What you will do: If a record holds a picture, leave the picture out, but write out everything else exactly.

[Data shown Boundary: Start]

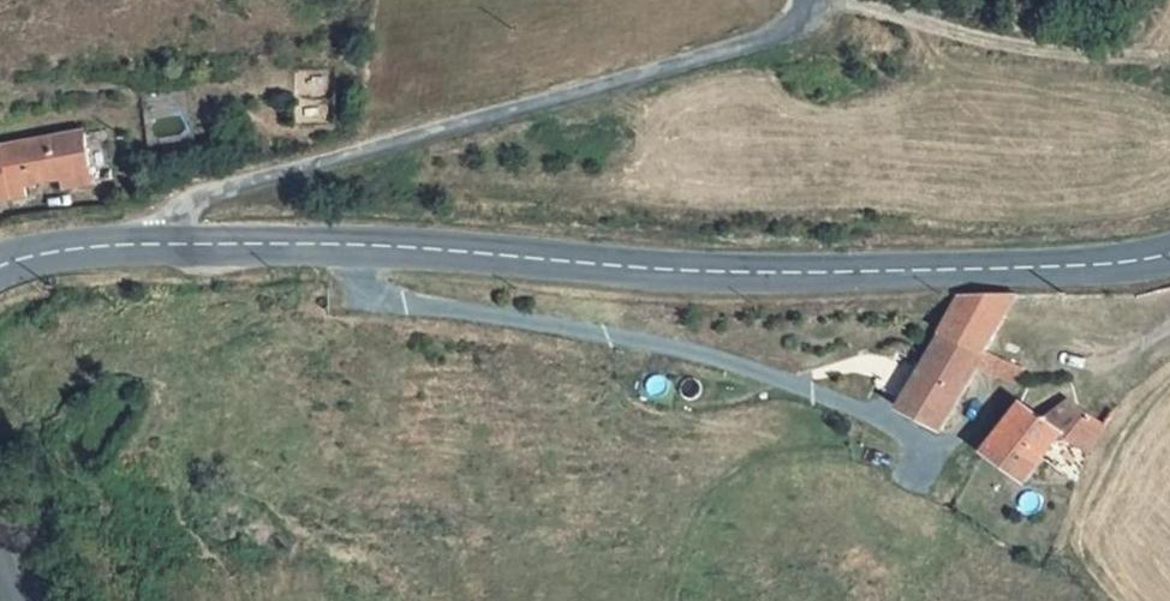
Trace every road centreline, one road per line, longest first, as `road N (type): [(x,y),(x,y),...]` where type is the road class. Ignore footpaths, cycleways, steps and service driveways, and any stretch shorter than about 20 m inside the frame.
road 1 (secondary): [(1169,251),(1120,265),(803,275),(317,242),(169,245)]
road 2 (residential): [(169,245),(189,200),(786,34),(814,0)]
road 3 (track): [(847,0),(889,19),(1035,51),(1129,57),(1169,70)]
road 4 (secondary): [(169,245),(55,252),(0,266)]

[Data shown Boundary: End]

Written reply:
Trace every road centreline, one road per line, longest first, as `road N (type): [(x,y),(x,y),...]` where type is the road class. Ignore footpaths, cycleways, steps and service driveways, and any stretch shorter than about 20 m inside the frame.
road 1 (secondary): [(1169,251),(1120,265),(803,275),(317,242),(169,245)]
road 2 (residential): [(169,245),(189,200),(786,34),(814,0)]
road 3 (track): [(847,0),(889,19),(1035,51),(1129,57),(1169,70)]
road 4 (secondary): [(169,245),(55,252),(0,266)]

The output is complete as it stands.